▸ What the task asks: Print the data below again in full, exactly as it stands, with no images.

*** Extracted data ***

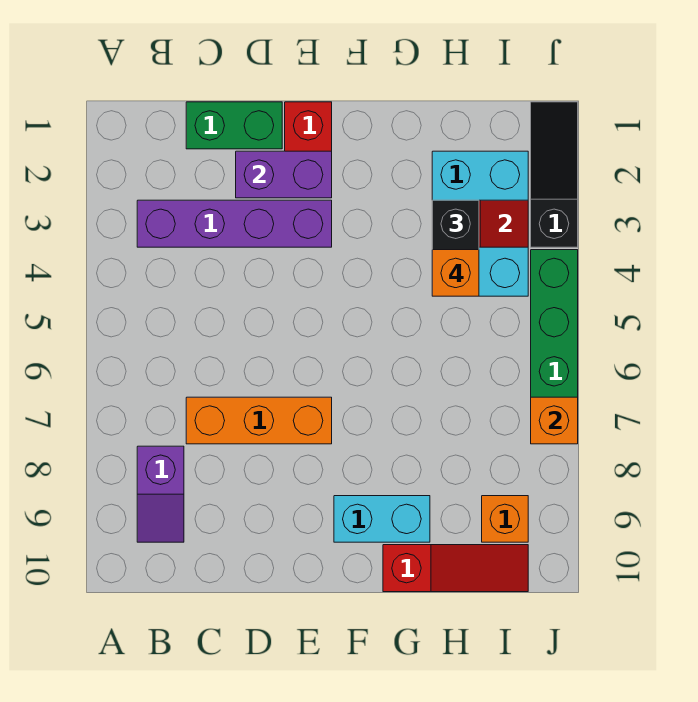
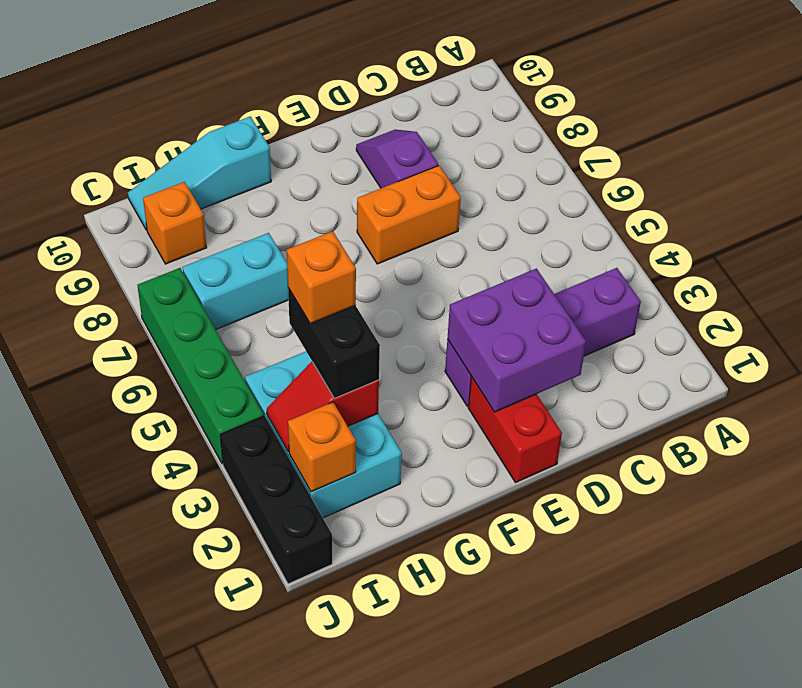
purple slope B8:B9 level 1 top 8 -> purple slope D8:D9 level 1 top 8
green brick C1:D1 level 1 -> none
orange brick C7:E7 level 1 -> orange brick D7:E7 level 1
purple brick D2:E2 level 2 -> purple brick D2:E3 level 2
cyan brick F9:G9 level 1 -> cyan brick H7:I7 level 1
red slope G10:I10 level 1 top G -> cyan slope G10:I10 level 1 top G
black slope J1:J3 level 1 top 3 -> black brick J1:J3 level 1
orange brick J7 level 2 -> orange brick I2 level 2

*** End of Extracted data ***

▸ Finished exercise:
purple slope B8:B9 level 1 top 8 -> purple slope D8:D9 level 1 top 8
green brick C1:D1 level 1 -> none
orange brick C7:E7 level 1 -> orange brick D7:E7 level 1
purple brick D2:E2 level 2 -> purple brick D2:E3 level 2
cyan brick F9:G9 level 1 -> cyan brick H7:I7 level 1
red slope G10:I10 level 1 top G -> cyan slope G10:I10 level 1 top G
black slope J1:J3 level 1 top 3 -> black brick J1:J3 level 1
orange brick J7 level 2 -> orange brick I2 level 2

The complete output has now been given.